--- Extracted data ---
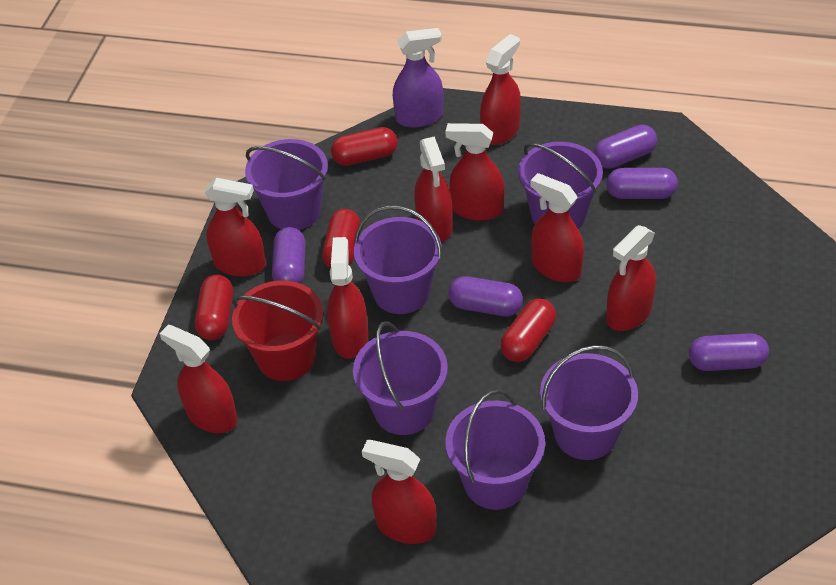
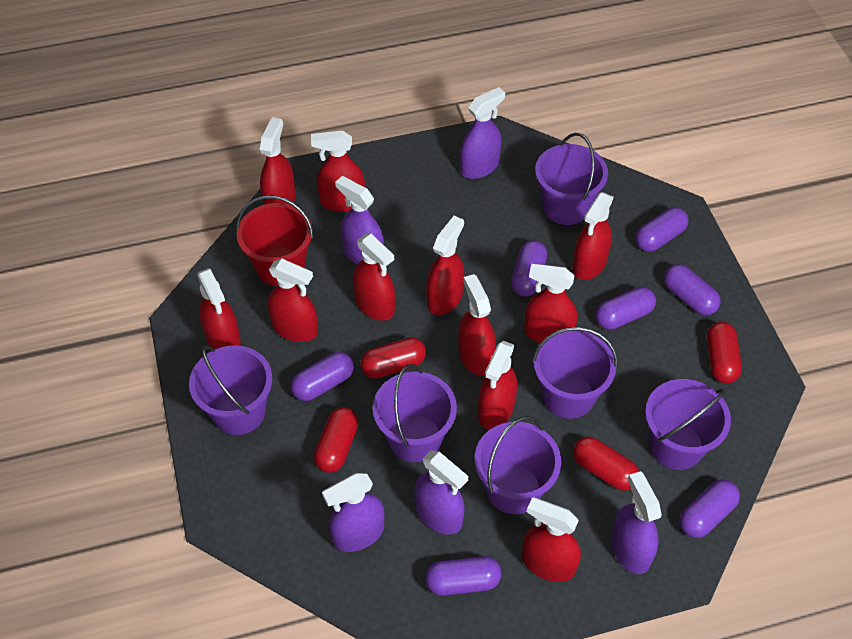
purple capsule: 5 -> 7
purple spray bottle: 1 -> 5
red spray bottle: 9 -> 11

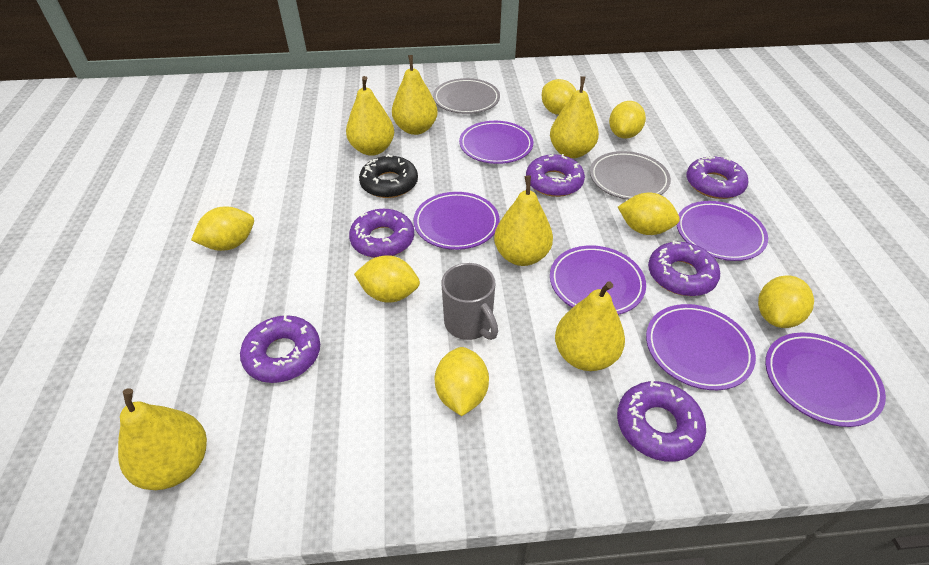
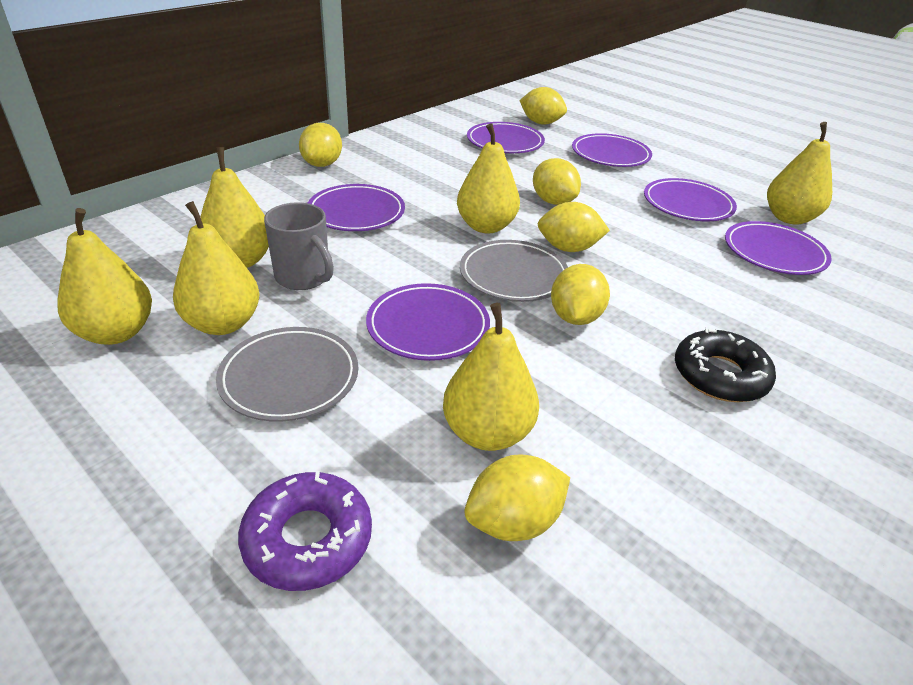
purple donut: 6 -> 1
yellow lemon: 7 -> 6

--- Task description ---
Once the pictures are set aside, please output all the data word for word.

--- Result ---
purple capsule: 5 -> 7
purple spray bottle: 1 -> 5
red spray bottle: 9 -> 11

purple donut: 6 -> 1
yellow lemon: 7 -> 6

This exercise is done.